Task data:
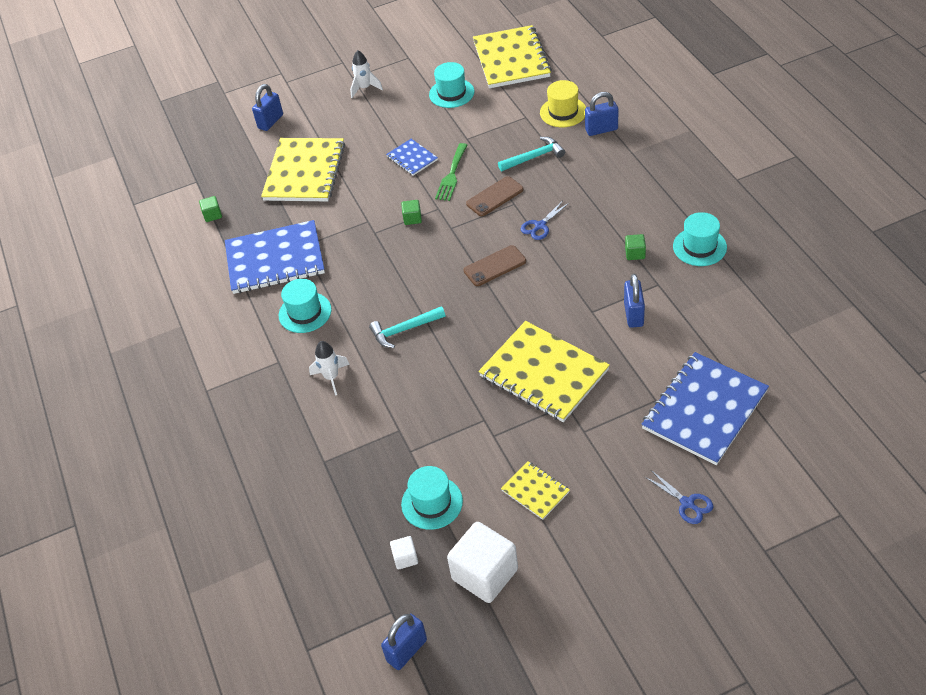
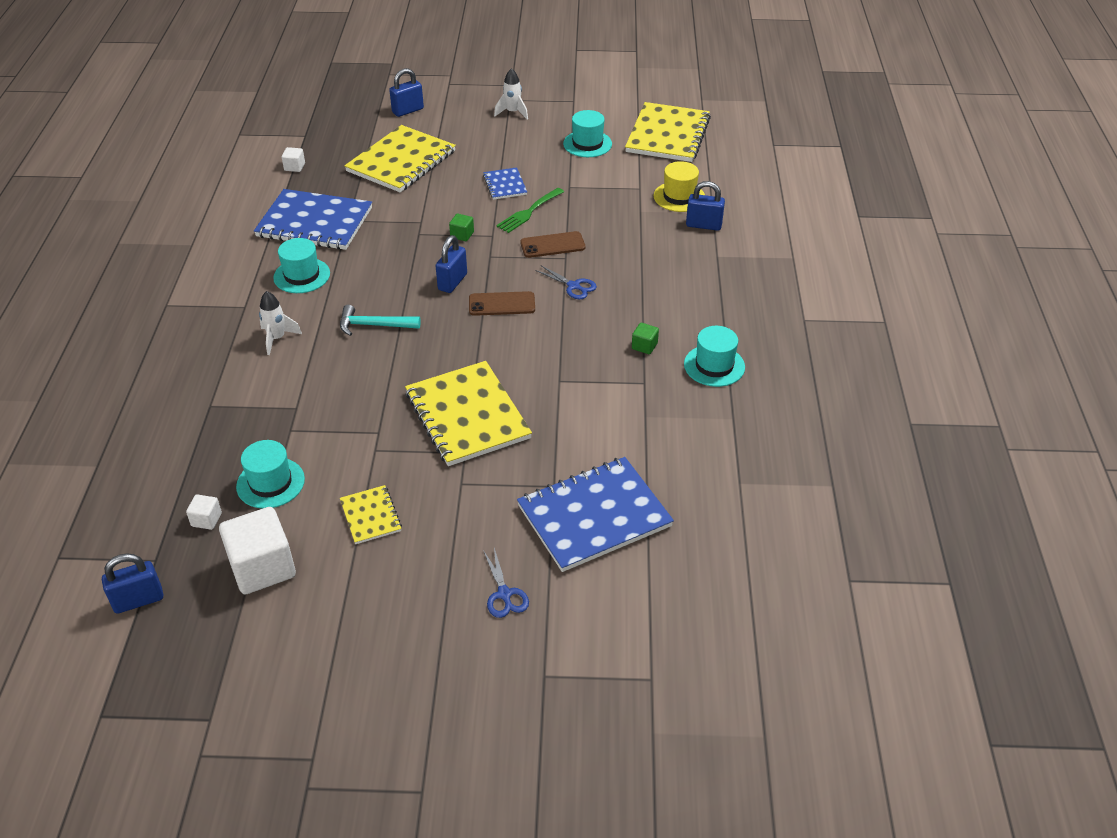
camera: 20 degrees right, 5 degrees down
green cube [199,196,222,222] -> white cube [282,147,305,172]
turquoise hammer [498,137,565,171] -> none
blue scissors [521,200,570,240] -> blue scissors turned 120 degrees counterclockwise [535,265,597,299]
blue padlock [624,274,645,328] -> blue padlock moved to [436,235,467,293]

Work order: Everything in the records except the pictures is to be repeated exactly.

Result of this task:
camera: 20 degrees right, 5 degrees down
green cube [199,196,222,222] -> white cube [282,147,305,172]
turquoise hammer [498,137,565,171] -> none
blue scissors [521,200,570,240] -> blue scissors turned 120 degrees counterclockwise [535,265,597,299]
blue padlock [624,274,645,328] -> blue padlock moved to [436,235,467,293]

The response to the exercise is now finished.